*** Block opens ***
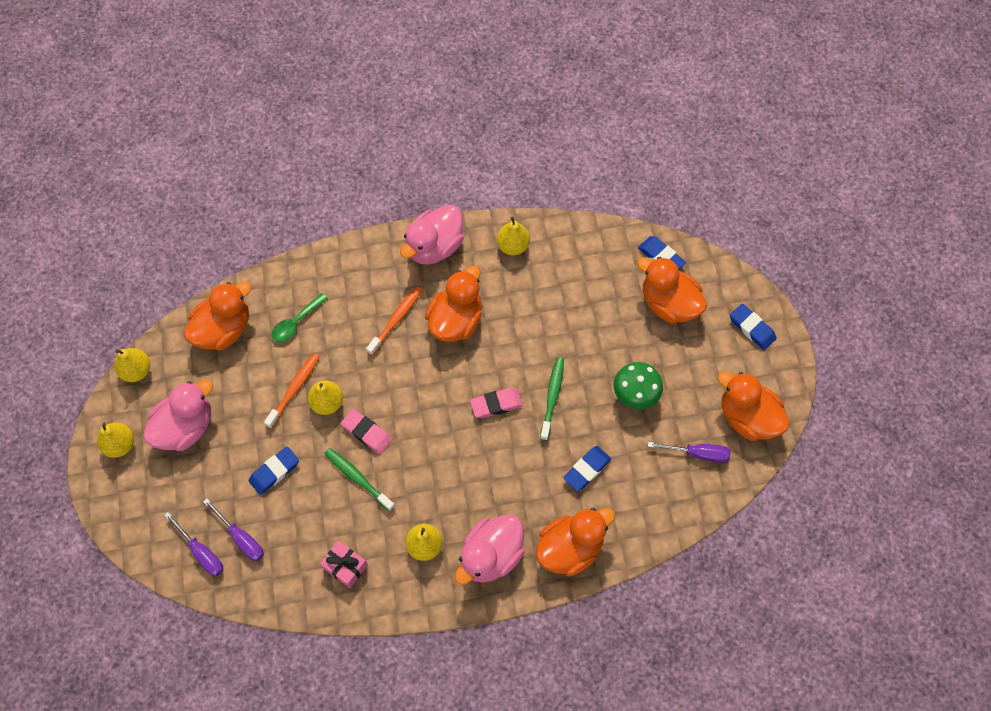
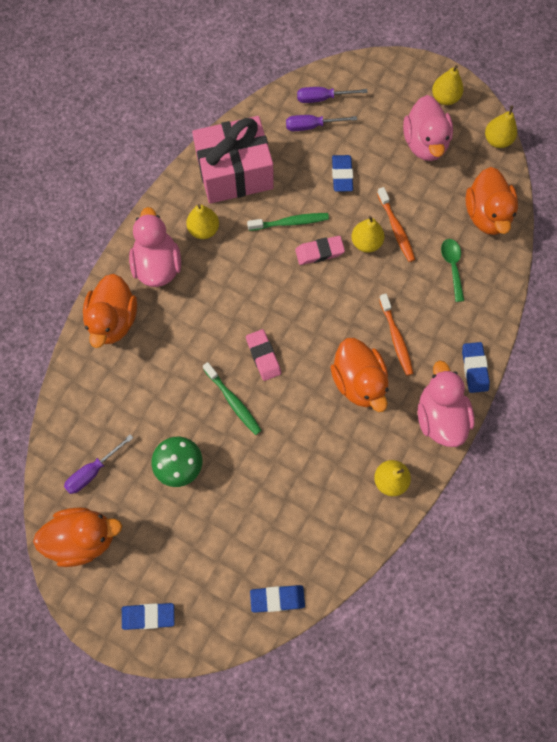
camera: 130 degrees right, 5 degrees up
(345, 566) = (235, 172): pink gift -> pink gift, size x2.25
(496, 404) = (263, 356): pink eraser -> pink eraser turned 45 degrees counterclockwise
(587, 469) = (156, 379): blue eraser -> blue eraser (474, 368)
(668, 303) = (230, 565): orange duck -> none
*** Block closes ***
* _Instruction_: Return every line of the entries above that the string "degrees" appears in.

* _Task solution_:
camera: 130 degrees right, 5 degrees up
(496, 404) = (263, 356): pink eraser -> pink eraser turned 45 degrees counterclockwise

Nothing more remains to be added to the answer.